Provided material:

=== Section Start ===

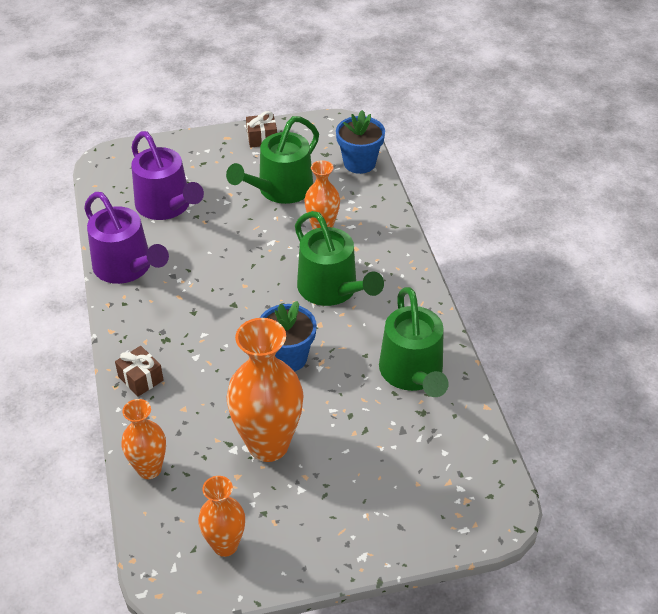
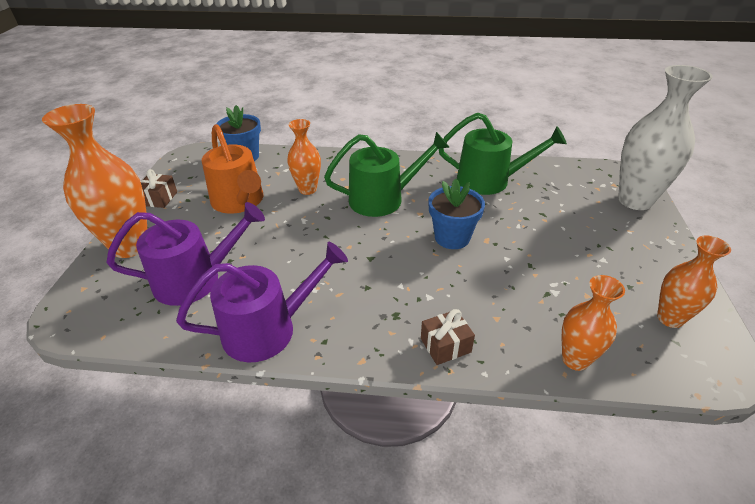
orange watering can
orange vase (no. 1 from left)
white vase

=== Section End ===

Problem statement: When you repeat the data, keep every line exact and drop the images.

Answer box:
orange watering can
orange vase (no. 1 from left)
white vase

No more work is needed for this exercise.